_What this task involves_: Below are the records. Retype exactly the lines between the lines holding "camera: 20 degrees left, 10 degrees down" and "(797, 98) = (653, 118): yellow", inclusive.

_The data_:
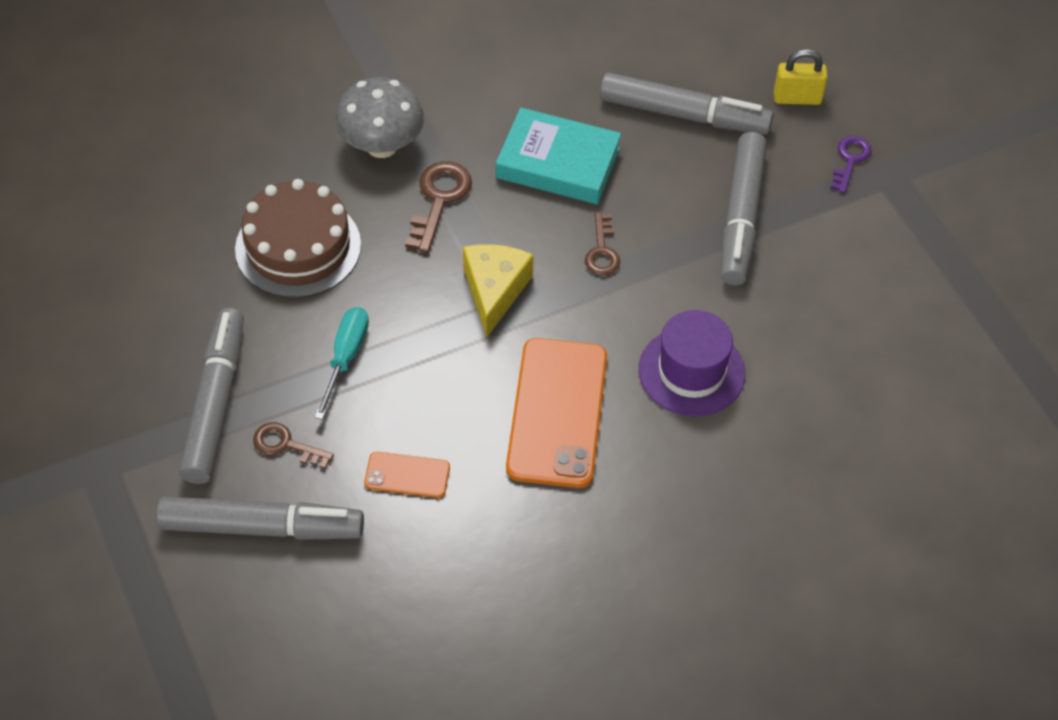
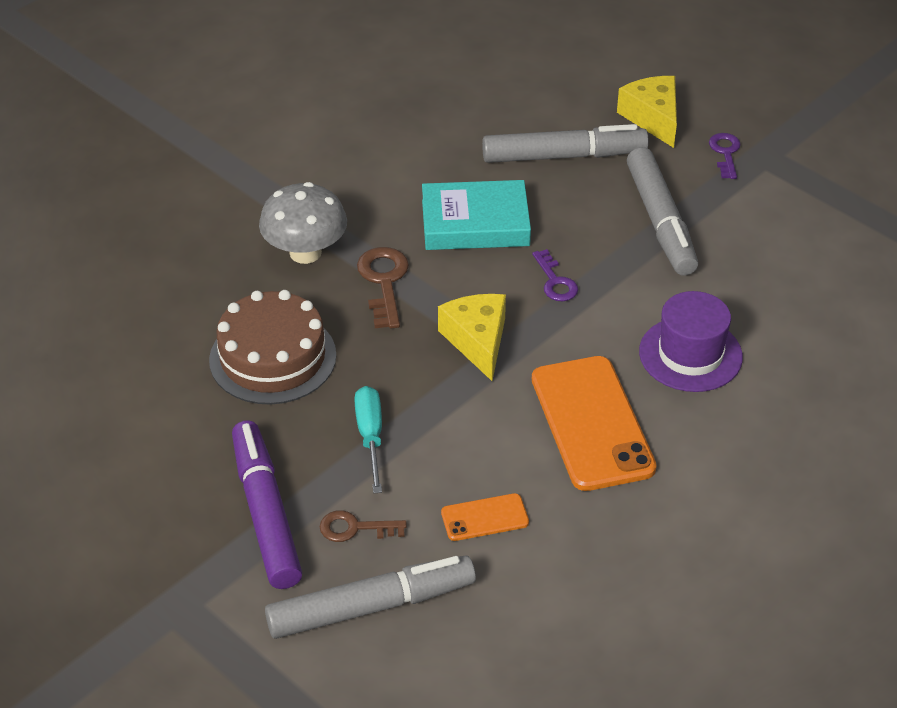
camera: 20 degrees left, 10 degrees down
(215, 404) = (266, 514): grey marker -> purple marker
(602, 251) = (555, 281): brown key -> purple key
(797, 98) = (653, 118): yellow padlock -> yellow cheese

...

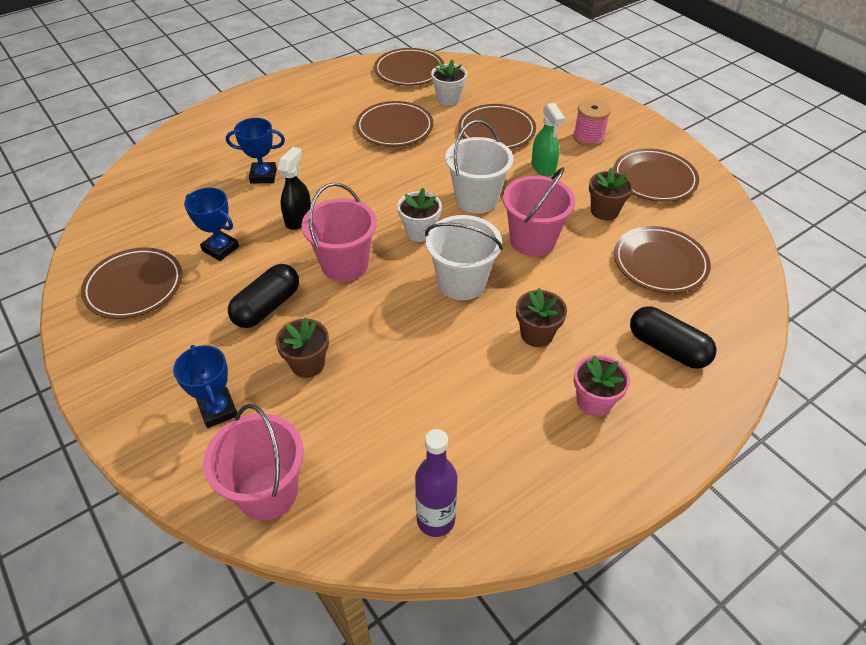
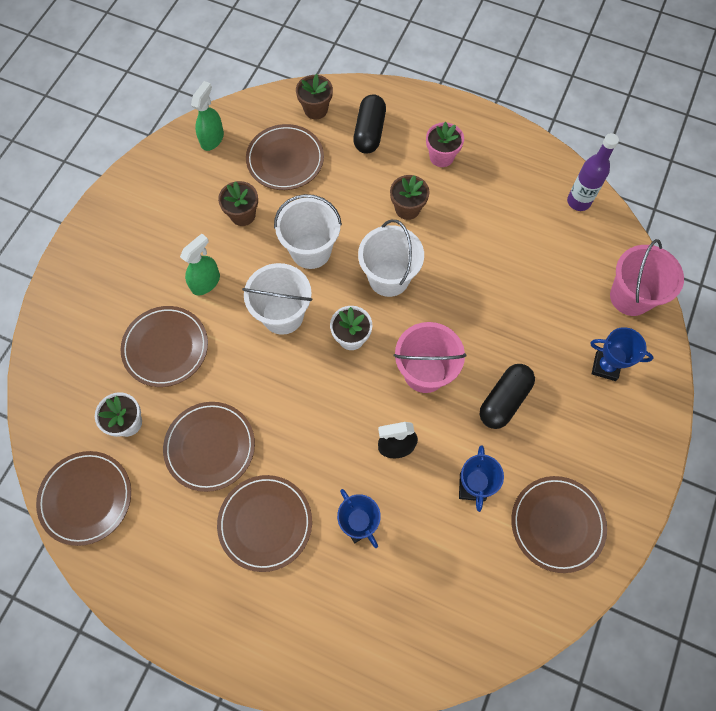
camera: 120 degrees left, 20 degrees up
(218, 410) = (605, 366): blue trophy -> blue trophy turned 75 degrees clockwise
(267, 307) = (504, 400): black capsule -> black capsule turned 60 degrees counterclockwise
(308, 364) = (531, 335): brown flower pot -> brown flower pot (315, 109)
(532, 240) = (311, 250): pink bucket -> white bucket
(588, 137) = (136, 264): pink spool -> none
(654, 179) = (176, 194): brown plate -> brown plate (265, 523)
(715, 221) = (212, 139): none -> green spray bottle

_Solution_:
camera: 20 degrees left, 10 degrees down
(215, 404) = (266, 514): grey marker -> purple marker
(602, 251) = (555, 281): brown key -> purple key
(797, 98) = (653, 118): yellow padlock -> yellow cheese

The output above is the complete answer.